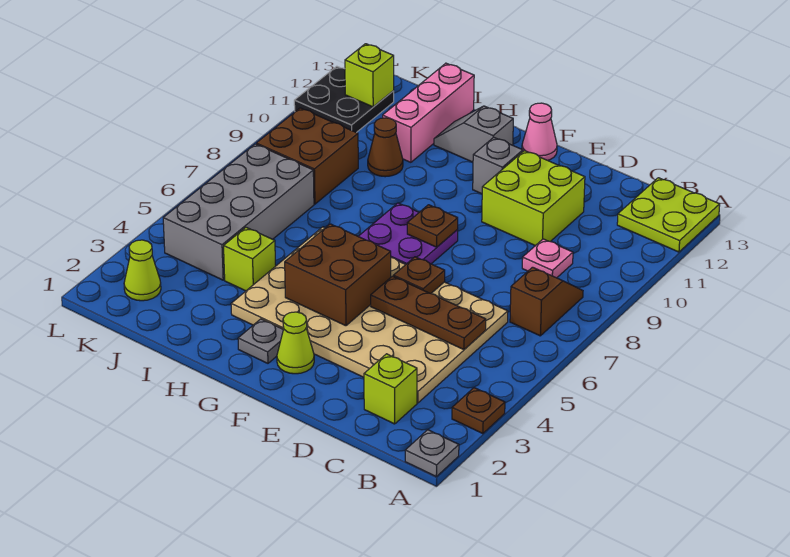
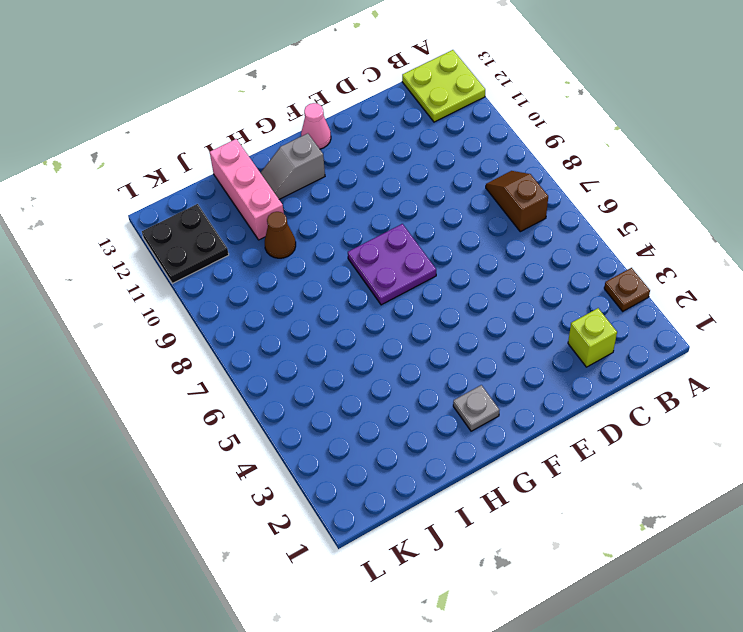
none -> grey plate A1 level 1
none -> tan plate C3:H6 level 1
none -> pink plate C9 level 1

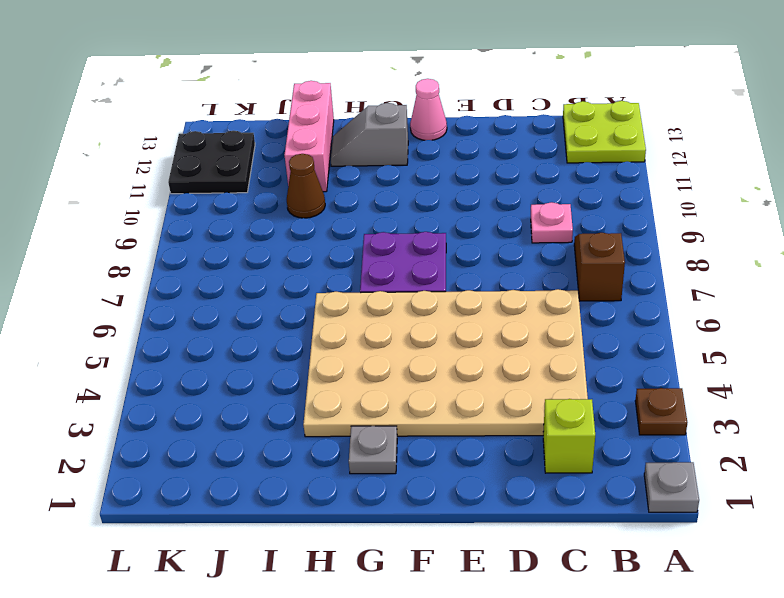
none -> lime brick D10:E11 level 1
none -> lime cone F2 level 1
none -> grey brick F11 level 1

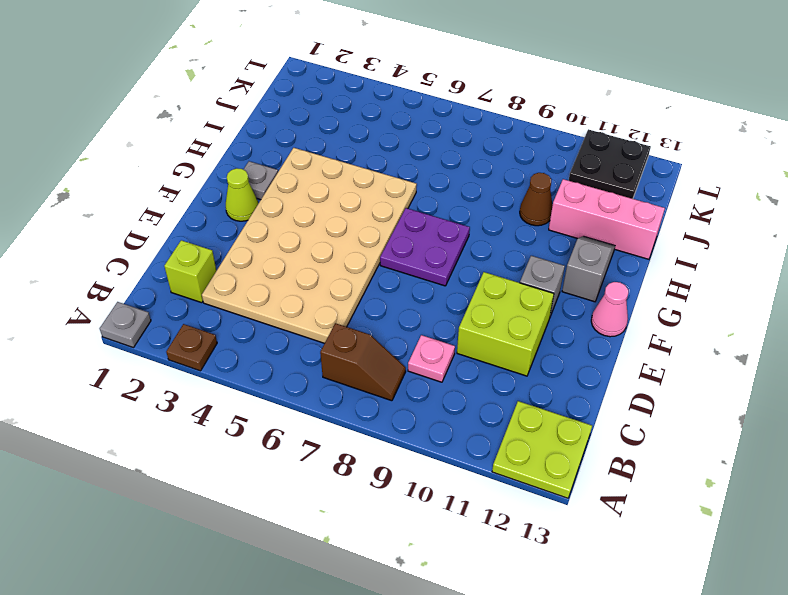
none -> lime brick I4 level 1
none -> grey brick J4:K7 level 1
none -> brown brick J8:K9 level 1

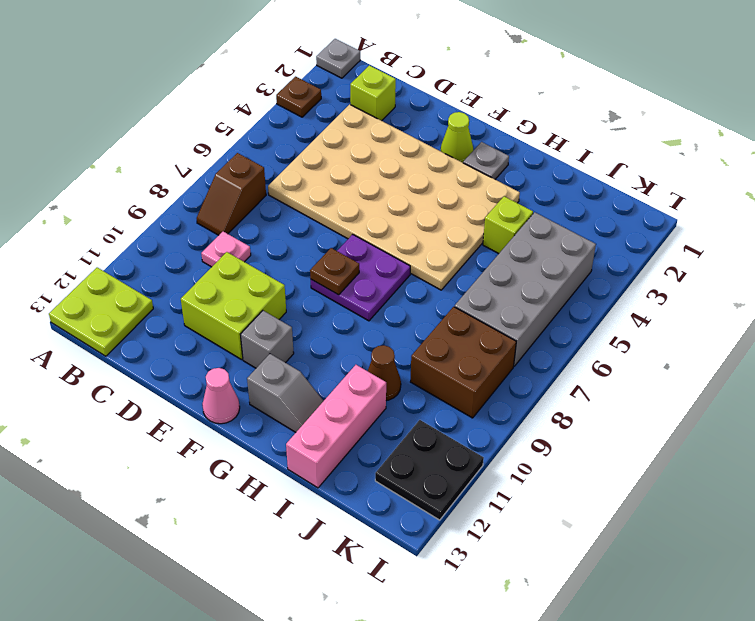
none -> lime cone K2 level 1
none -> brown plate C5:E5 level 2
none -> brown plate E6 level 2

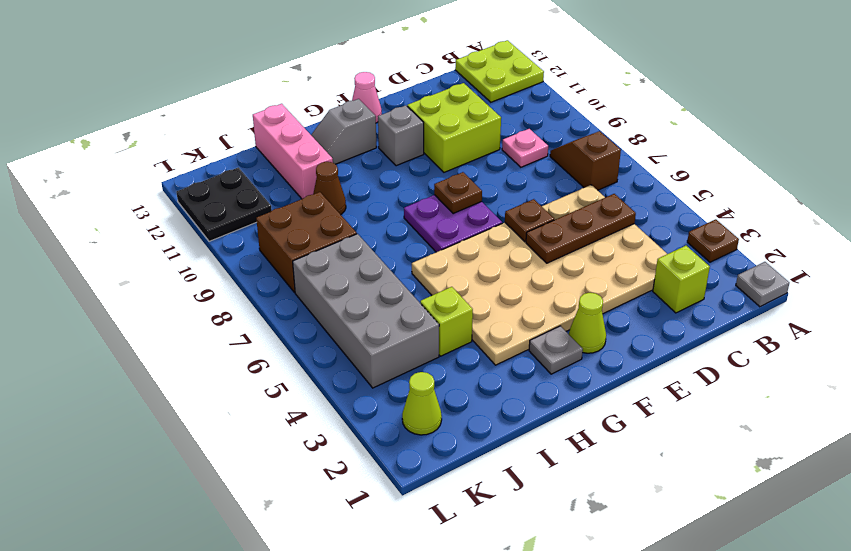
none -> brown brick F4:G5 level 2
none -> lime brick K12 level 2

> Exercise requirements
Exact copy, no pictures: return the entries word for word.

> Answer to this problem
none -> grey plate A1 level 1
none -> tan plate C3:H6 level 1
none -> pink plate C9 level 1

none -> lime brick D10:E11 level 1
none -> lime cone F2 level 1
none -> grey brick F11 level 1

none -> lime brick I4 level 1
none -> grey brick J4:K7 level 1
none -> brown brick J8:K9 level 1

none -> lime cone K2 level 1
none -> brown plate C5:E5 level 2
none -> brown plate E6 level 2

none -> brown brick F4:G5 level 2
none -> lime brick K12 level 2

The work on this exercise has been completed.